• _Exercise data_
'''

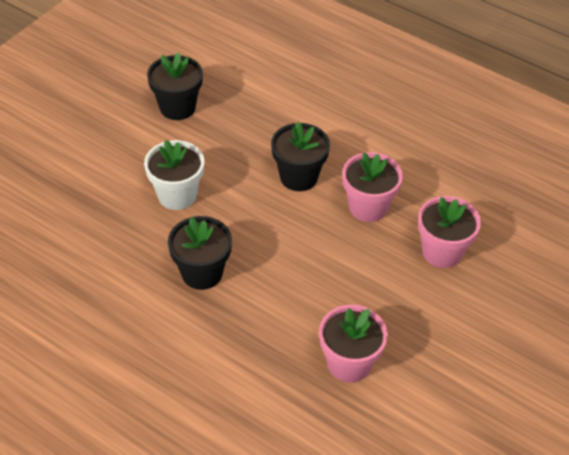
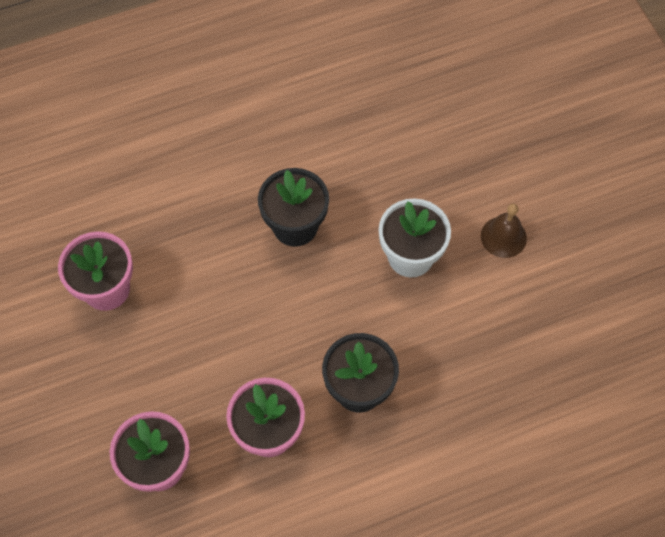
camera: 125 degrees right, 15 degrees up
(123, 154) = (503, 237): none -> brown bell
(177, 107) = (547, 326): black flower pot -> none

'''

• _Your instructions_
Skip the pictures, then return the rest of the data exactly.

• _Result of the task_
camera: 125 degrees right, 15 degrees up
(123, 154) = (503, 237): none -> brown bell
(177, 107) = (547, 326): black flower pot -> none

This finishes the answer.